* WHAT THE TASK REQUIRES
Give back exactly the lines of the material below that start at the line containing "SW1: button (GND, U1/RST)" and end at the line containing "J2 pin 2: DC_IN -> AGND", and no others.

* SOURCE DATA
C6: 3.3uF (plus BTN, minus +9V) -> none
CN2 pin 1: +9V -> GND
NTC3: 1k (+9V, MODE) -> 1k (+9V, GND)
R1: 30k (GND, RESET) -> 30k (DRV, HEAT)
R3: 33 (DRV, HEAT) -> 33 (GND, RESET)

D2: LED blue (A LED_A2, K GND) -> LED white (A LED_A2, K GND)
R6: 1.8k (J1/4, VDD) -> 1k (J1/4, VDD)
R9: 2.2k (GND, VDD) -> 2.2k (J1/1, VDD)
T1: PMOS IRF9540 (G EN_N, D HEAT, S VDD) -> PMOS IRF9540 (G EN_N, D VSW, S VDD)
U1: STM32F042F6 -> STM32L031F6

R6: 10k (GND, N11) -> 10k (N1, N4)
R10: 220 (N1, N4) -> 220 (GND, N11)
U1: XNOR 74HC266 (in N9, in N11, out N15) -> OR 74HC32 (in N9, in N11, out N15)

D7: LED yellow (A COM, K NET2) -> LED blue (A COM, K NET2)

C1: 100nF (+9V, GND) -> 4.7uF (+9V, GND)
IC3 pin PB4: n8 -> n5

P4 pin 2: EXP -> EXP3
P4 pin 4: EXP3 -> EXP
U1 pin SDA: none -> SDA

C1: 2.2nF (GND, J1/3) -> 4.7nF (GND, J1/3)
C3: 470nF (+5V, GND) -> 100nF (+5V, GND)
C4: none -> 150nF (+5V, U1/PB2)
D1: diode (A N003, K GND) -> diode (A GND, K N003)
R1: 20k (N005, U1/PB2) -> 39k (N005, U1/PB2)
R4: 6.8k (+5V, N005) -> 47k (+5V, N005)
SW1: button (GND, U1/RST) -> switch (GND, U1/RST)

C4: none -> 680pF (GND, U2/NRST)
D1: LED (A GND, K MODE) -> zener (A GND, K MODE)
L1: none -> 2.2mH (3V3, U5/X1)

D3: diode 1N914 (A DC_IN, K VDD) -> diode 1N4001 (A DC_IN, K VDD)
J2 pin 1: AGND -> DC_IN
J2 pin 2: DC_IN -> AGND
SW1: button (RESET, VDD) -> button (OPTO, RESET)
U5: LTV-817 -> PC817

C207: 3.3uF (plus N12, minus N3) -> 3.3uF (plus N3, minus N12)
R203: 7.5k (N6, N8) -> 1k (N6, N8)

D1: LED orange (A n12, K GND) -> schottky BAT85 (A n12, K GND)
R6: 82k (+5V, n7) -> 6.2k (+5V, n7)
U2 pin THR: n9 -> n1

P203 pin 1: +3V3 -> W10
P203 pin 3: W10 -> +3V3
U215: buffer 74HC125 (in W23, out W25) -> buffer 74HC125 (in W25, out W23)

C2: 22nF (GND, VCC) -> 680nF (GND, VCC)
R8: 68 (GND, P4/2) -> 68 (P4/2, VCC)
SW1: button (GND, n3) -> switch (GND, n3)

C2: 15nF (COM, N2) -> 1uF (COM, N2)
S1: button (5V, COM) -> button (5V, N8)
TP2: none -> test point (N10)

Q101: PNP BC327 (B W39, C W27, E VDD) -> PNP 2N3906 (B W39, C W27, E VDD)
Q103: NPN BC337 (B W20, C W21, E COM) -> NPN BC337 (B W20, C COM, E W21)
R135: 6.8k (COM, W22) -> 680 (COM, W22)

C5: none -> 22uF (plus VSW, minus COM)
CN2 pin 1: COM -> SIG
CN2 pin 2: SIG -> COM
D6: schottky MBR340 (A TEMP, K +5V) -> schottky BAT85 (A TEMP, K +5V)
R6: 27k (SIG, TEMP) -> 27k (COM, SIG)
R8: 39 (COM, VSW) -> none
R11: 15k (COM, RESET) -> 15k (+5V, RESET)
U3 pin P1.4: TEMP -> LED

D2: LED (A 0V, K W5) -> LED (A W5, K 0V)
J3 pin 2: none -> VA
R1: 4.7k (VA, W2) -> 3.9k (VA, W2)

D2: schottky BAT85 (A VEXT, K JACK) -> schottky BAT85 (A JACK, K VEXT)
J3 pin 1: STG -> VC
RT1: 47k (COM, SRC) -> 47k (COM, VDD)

* OUTPUT OF THE TASK
SW1: button (GND, U1/RST) -> switch (GND, U1/RST)

C4: none -> 680pF (GND, U2/NRST)
D1: LED (A GND, K MODE) -> zener (A GND, K MODE)
L1: none -> 2.2mH (3V3, U5/X1)

D3: diode 1N914 (A DC_IN, K VDD) -> diode 1N4001 (A DC_IN, K VDD)
J2 pin 1: AGND -> DC_IN
J2 pin 2: DC_IN -> AGND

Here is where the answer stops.